INPUT DATA:
########################################
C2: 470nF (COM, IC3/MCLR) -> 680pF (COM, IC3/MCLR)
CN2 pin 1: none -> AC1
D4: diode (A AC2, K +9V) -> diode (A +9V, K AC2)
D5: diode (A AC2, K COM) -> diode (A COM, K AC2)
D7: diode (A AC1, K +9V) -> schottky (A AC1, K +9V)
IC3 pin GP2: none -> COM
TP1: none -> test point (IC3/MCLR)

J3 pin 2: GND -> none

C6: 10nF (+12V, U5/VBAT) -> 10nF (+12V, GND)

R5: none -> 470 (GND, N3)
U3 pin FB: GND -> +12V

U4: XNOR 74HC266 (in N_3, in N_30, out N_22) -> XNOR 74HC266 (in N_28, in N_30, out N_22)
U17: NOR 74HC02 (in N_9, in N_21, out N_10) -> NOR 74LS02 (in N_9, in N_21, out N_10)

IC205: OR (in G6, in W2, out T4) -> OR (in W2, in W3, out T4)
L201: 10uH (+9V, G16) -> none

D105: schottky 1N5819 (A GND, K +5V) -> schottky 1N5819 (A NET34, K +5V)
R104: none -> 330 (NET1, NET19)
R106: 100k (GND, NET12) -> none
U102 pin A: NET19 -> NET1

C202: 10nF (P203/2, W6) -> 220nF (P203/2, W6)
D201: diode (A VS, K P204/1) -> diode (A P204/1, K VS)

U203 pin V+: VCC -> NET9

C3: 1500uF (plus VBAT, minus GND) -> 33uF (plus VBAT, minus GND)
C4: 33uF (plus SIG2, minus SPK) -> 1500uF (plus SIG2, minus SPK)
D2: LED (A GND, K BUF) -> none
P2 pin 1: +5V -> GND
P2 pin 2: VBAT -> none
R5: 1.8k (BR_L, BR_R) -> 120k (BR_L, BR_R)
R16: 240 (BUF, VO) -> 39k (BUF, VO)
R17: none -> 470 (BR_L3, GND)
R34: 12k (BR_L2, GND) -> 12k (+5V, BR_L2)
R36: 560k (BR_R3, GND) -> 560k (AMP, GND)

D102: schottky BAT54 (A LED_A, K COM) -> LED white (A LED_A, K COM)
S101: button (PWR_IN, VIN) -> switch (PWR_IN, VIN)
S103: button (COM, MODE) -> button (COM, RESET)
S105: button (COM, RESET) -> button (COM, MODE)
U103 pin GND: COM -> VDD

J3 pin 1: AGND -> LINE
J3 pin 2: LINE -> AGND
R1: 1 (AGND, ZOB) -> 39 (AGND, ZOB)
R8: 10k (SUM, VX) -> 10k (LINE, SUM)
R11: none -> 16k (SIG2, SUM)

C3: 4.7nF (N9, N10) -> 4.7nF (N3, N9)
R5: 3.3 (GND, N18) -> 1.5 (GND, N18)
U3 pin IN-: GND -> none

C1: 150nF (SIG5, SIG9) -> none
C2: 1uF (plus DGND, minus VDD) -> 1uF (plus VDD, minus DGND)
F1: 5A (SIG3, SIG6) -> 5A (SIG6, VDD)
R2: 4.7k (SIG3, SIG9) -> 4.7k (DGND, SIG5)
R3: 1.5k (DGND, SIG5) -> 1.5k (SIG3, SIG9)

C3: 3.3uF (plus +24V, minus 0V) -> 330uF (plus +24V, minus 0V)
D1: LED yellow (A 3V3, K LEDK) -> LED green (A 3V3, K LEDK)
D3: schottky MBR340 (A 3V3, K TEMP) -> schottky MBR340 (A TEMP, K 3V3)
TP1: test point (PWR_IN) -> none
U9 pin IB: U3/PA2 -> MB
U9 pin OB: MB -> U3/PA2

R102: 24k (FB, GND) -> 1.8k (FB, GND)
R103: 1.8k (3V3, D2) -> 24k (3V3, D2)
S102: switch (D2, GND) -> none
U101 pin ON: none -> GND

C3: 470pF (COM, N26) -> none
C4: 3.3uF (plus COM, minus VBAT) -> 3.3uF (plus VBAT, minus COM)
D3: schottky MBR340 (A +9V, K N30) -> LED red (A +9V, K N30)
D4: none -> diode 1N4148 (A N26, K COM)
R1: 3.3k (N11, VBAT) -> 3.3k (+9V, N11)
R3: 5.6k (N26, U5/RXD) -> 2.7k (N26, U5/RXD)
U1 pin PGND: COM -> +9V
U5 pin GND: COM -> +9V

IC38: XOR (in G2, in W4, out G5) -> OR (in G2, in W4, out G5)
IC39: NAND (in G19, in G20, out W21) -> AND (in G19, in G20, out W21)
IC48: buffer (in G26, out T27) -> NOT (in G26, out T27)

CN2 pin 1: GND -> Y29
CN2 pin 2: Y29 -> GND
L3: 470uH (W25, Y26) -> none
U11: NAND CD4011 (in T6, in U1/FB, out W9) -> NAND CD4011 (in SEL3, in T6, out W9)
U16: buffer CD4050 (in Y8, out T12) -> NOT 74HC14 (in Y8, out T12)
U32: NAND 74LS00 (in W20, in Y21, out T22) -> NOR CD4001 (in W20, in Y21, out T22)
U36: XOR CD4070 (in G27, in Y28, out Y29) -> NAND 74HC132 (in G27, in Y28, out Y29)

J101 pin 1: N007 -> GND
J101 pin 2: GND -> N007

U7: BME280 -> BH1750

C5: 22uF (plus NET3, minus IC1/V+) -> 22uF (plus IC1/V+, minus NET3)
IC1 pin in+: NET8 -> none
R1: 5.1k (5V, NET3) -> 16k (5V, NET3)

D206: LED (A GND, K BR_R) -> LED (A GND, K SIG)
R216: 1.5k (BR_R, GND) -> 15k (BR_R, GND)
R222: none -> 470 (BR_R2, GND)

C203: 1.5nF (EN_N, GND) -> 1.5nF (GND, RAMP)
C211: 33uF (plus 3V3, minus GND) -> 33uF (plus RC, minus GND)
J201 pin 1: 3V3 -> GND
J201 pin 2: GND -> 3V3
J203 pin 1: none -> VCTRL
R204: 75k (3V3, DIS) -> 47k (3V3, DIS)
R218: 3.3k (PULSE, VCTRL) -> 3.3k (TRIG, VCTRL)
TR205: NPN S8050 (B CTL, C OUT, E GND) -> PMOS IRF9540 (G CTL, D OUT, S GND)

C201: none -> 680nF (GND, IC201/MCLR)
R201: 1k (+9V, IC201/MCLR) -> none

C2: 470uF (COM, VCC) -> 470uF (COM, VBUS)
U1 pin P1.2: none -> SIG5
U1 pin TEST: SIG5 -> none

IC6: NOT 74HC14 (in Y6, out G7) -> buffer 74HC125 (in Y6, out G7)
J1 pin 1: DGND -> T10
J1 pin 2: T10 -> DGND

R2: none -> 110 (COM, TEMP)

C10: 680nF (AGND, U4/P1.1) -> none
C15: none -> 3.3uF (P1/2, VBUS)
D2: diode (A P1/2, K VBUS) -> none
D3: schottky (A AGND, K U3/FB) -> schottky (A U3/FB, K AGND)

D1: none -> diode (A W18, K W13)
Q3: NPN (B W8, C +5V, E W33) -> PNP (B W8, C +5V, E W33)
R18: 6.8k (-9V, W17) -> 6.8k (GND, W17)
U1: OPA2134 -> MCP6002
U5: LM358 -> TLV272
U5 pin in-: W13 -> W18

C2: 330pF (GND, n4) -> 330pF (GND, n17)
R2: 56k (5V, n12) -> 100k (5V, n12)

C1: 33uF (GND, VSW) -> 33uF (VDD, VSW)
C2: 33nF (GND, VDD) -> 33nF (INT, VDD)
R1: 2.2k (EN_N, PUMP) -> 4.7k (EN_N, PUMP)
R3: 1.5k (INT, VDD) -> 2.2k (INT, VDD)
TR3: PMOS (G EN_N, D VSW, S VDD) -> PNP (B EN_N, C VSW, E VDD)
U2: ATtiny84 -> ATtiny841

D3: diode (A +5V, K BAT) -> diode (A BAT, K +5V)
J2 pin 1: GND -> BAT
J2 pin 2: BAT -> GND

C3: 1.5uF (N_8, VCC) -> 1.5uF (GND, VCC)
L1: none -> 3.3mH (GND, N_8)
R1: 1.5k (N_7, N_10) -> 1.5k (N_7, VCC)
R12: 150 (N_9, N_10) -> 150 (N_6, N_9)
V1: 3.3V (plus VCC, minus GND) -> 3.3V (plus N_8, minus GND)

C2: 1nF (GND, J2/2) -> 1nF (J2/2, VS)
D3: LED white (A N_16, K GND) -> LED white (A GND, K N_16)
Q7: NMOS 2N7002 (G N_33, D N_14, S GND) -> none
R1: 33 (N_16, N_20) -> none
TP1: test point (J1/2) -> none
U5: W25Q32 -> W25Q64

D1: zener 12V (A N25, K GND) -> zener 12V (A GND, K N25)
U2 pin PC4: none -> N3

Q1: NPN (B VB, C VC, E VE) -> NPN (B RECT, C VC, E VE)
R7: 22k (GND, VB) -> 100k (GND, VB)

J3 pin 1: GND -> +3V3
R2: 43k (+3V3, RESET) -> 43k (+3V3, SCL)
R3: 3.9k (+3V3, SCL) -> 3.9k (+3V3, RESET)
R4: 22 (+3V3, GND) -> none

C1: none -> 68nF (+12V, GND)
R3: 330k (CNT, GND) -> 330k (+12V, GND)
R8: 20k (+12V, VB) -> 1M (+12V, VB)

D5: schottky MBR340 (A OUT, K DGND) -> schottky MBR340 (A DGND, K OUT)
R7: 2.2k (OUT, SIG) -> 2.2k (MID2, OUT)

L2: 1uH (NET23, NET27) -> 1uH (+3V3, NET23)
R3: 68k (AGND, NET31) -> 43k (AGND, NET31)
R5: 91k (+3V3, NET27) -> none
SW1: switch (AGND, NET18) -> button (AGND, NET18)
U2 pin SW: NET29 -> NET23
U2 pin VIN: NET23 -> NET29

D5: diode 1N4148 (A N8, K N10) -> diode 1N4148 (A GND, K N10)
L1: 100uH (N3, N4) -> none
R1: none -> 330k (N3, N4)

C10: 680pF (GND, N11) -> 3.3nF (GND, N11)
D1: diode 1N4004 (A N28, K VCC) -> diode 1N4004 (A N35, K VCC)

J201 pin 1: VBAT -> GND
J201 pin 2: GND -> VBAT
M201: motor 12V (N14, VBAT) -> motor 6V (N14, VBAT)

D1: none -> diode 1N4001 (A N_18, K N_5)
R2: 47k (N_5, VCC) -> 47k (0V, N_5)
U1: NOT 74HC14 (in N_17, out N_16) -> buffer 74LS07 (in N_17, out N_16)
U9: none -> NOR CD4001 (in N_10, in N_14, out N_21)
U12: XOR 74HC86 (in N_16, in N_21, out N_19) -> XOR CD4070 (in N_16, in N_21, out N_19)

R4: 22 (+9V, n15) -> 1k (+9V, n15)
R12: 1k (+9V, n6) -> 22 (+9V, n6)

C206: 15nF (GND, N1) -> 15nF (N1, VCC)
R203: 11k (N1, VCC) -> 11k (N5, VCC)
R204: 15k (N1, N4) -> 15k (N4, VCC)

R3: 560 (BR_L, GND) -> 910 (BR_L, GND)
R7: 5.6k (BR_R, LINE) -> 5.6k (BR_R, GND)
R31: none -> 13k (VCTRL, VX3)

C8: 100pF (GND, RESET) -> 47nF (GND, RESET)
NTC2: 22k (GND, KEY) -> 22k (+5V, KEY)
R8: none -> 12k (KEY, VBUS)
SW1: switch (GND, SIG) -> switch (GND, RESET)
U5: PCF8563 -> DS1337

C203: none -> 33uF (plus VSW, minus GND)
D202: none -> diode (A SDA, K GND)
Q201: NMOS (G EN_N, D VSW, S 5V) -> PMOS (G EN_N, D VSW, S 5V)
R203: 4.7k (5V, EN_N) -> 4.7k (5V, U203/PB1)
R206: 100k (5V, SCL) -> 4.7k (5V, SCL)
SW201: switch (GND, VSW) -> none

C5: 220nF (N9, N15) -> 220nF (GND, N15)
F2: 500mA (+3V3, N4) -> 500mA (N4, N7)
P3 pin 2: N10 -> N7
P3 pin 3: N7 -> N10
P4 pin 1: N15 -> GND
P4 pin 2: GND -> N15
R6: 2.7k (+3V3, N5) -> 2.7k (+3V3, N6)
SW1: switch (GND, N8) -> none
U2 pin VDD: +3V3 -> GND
########################################
WORK ITEM:
Starting at the line that has "IC205: OR (in" in the records above, restate word for word every line until the one that has "C1: 150nF (SIG5, SIG9) -> none", and include that one as well.

SOLUTION FOR THIS EXERCISE:
IC205: OR (in G6, in W2, out T4) -> OR (in W2, in W3, out T4)
L201: 10uH (+9V, G16) -> none

D105: schottky 1N5819 (A GND, K +5V) -> schottky 1N5819 (A NET34, K +5V)
R104: none -> 330 (NET1, NET19)
R106: 100k (GND, NET12) -> none
U102 pin A: NET19 -> NET1

C202: 10nF (P203/2, W6) -> 220nF (P203/2, W6)
D201: diode (A VS, K P204/1) -> diode (A P204/1, K VS)

U203 pin V+: VCC -> NET9

C3: 1500uF (plus VBAT, minus GND) -> 33uF (plus VBAT, minus GND)
C4: 33uF (plus SIG2, minus SPK) -> 1500uF (plus SIG2, minus SPK)
D2: LED (A GND, K BUF) -> none
P2 pin 1: +5V -> GND
P2 pin 2: VBAT -> none
R5: 1.8k (BR_L, BR_R) -> 120k (BR_L, BR_R)
R16: 240 (BUF, VO) -> 39k (BUF, VO)
R17: none -> 470 (BR_L3, GND)
R34: 12k (BR_L2, GND) -> 12k (+5V, BR_L2)
R36: 560k (BR_R3, GND) -> 560k (AMP, GND)

D102: schottky BAT54 (A LED_A, K COM) -> LED white (A LED_A, K COM)
S101: button (PWR_IN, VIN) -> switch (PWR_IN, VIN)
S103: button (COM, MODE) -> button (COM, RESET)
S105: button (COM, RESET) -> button (COM, MODE)
U103 pin GND: COM -> VDD

J3 pin 1: AGND -> LINE
J3 pin 2: LINE -> AGND
R1: 1 (AGND, ZOB) -> 39 (AGND, ZOB)
R8: 10k (SUM, VX) -> 10k (LINE, SUM)
R11: none -> 16k (SIG2, SUM)

C3: 4.7nF (N9, N10) -> 4.7nF (N3, N9)
R5: 3.3 (GND, N18) -> 1.5 (GND, N18)
U3 pin IN-: GND -> none

C1: 150nF (SIG5, SIG9) -> none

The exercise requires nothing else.